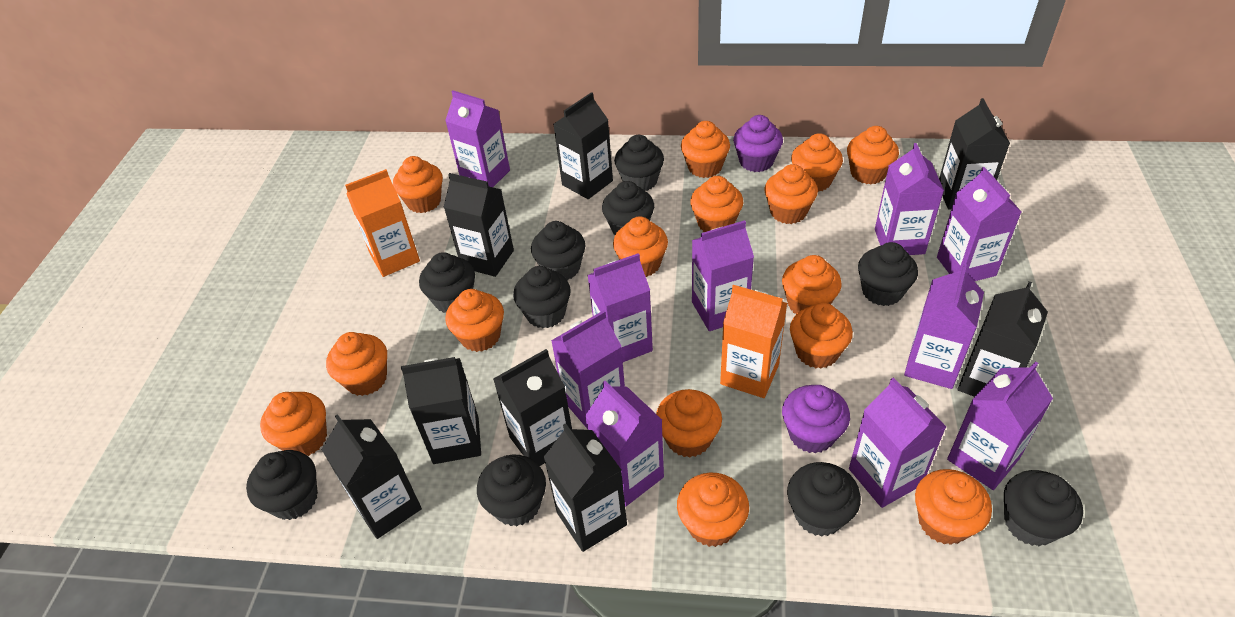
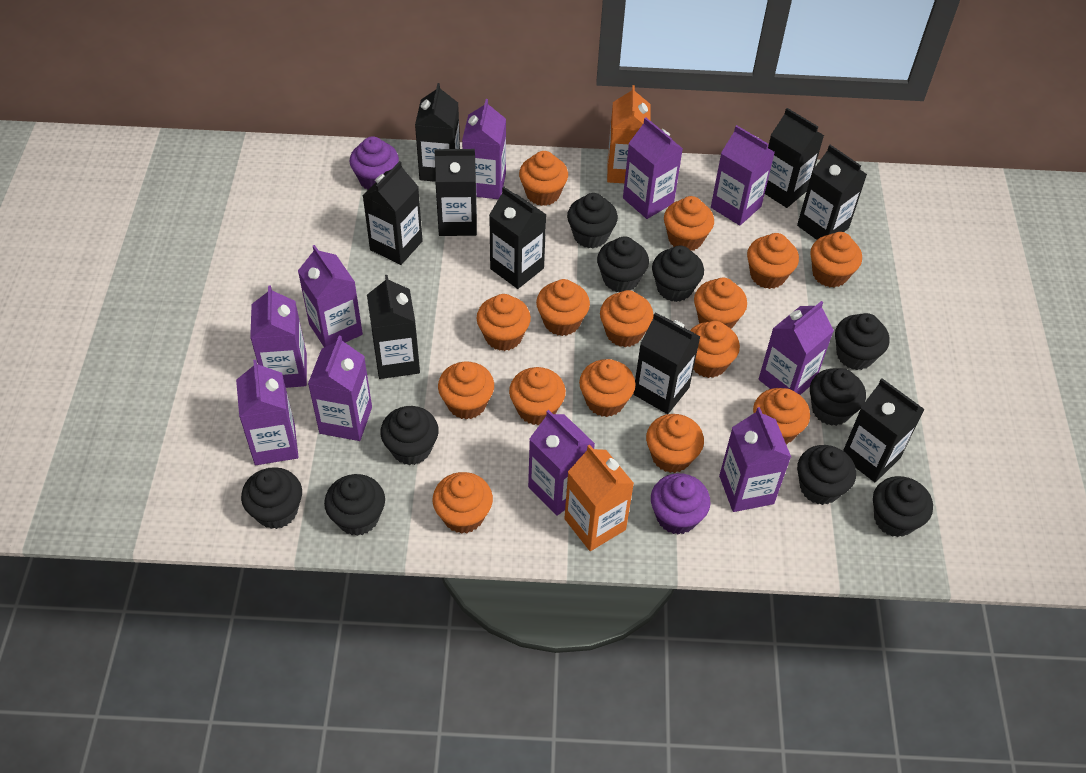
black carton: [321,414,422,539] [401,357,481,464] [444,173,514,277] [493,349,572,466] [544,423,627,552] [553,92,613,199] [939,98,1010,209] [958,281,1048,397] = 8 -> [363,161,423,265] [367,275,420,379] [415,83,460,182] [434,149,477,236] [489,187,546,289] [633,312,700,414] [765,108,824,208] [797,145,867,240] [843,378,925,482] = 9

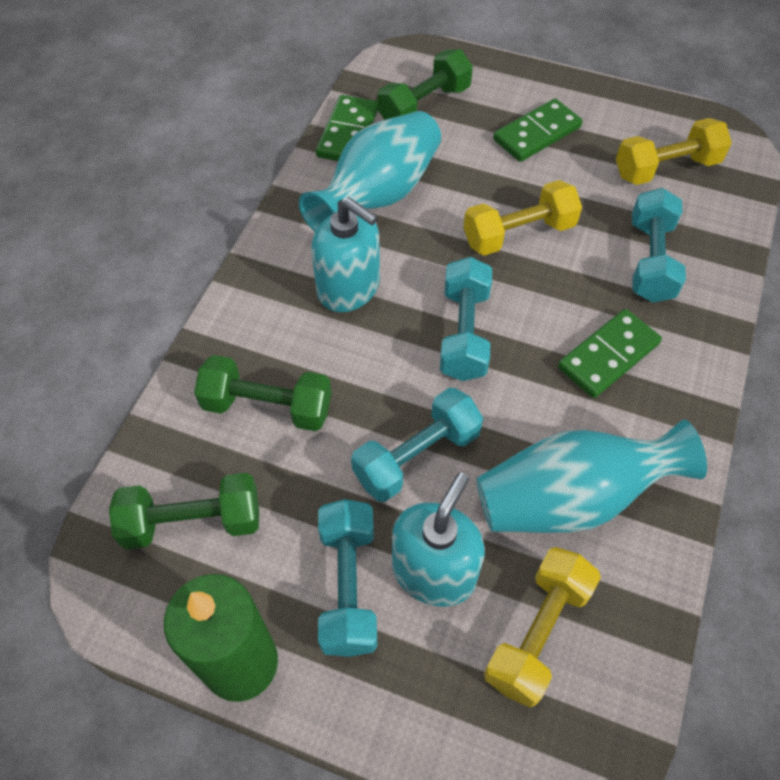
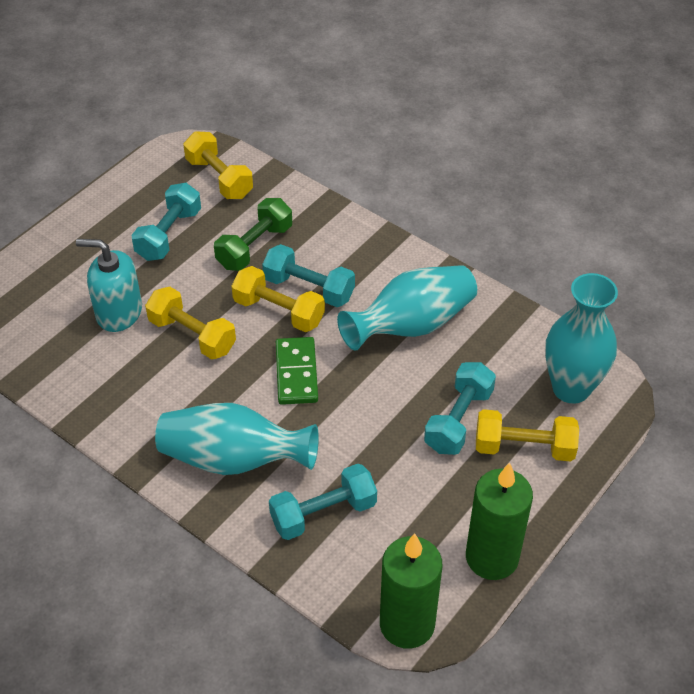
green candle: [164,574,278,702] = 1 -> [380,534,442,649] [466,463,533,580] = 2
green domino: [316,95,378,161] [493,99,583,162] [558,309,662,398] = 3 -> [276,337,318,405] = 1
green dumbbell: [109,473,259,549] [194,355,332,431] [377,49,473,120] = 3 -> [214,198,292,271] = 1
turquoise soap dispenser: [312,197,380,312] [392,472,485,606] = 2 -> [76,239,142,332] = 1
turquoise vase: [299,111,441,232] [477,419,707,533] = 2 -> [155,403,319,475] [337,265,477,351] [545,273,618,404] = 3
yellow dumbbell: [463,180,582,256] [484,547,601,708] [616,118,732,185] = 3 -> [145,287,236,359] [183,132,253,199] [231,266,325,332] [476,409,579,462] = 4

*TASK TO COMPLETE:*
Every line from the top of the entries through the line that holds "green domino: [316,95,378,161]" is to be quoted exactly, please, and nothing else; omit the pictures.

*SOLVED EXERCISE:*
black carton: [321,414,422,539] [401,357,481,464] [444,173,514,277] [493,349,572,466] [544,423,627,552] [553,92,613,199] [939,98,1010,209] [958,281,1048,397] = 8 -> [363,161,423,265] [367,275,420,379] [415,83,460,182] [434,149,477,236] [489,187,546,289] [633,312,700,414] [765,108,824,208] [797,145,867,240] [843,378,925,482] = 9

green candle: [164,574,278,702] = 1 -> [380,534,442,649] [466,463,533,580] = 2
green domino: [316,95,378,161] [493,99,583,162] [558,309,662,398] = 3 -> [276,337,318,405] = 1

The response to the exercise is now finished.